PROBLEM STATEMENT: Check each line of the entries below for the string "instances"; copy every line where it appears.

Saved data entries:

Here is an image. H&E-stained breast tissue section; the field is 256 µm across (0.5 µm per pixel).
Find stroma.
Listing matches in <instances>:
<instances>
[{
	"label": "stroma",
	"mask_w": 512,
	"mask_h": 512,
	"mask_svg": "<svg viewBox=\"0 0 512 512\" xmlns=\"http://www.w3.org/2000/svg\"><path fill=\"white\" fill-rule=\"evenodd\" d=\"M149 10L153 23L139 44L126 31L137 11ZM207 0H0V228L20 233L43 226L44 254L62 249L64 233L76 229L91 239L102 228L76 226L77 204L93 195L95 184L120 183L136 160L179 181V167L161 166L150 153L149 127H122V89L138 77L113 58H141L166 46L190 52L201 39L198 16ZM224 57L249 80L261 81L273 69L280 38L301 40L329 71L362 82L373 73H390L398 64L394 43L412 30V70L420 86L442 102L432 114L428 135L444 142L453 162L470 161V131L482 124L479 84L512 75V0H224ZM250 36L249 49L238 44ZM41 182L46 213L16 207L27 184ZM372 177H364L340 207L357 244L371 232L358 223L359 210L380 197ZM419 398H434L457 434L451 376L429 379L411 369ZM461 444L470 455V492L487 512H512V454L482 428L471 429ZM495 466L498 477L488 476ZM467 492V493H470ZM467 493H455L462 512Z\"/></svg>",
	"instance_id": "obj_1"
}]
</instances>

FULL RESPONSE:
Listing matches in <instances>:
<instances>
</instances>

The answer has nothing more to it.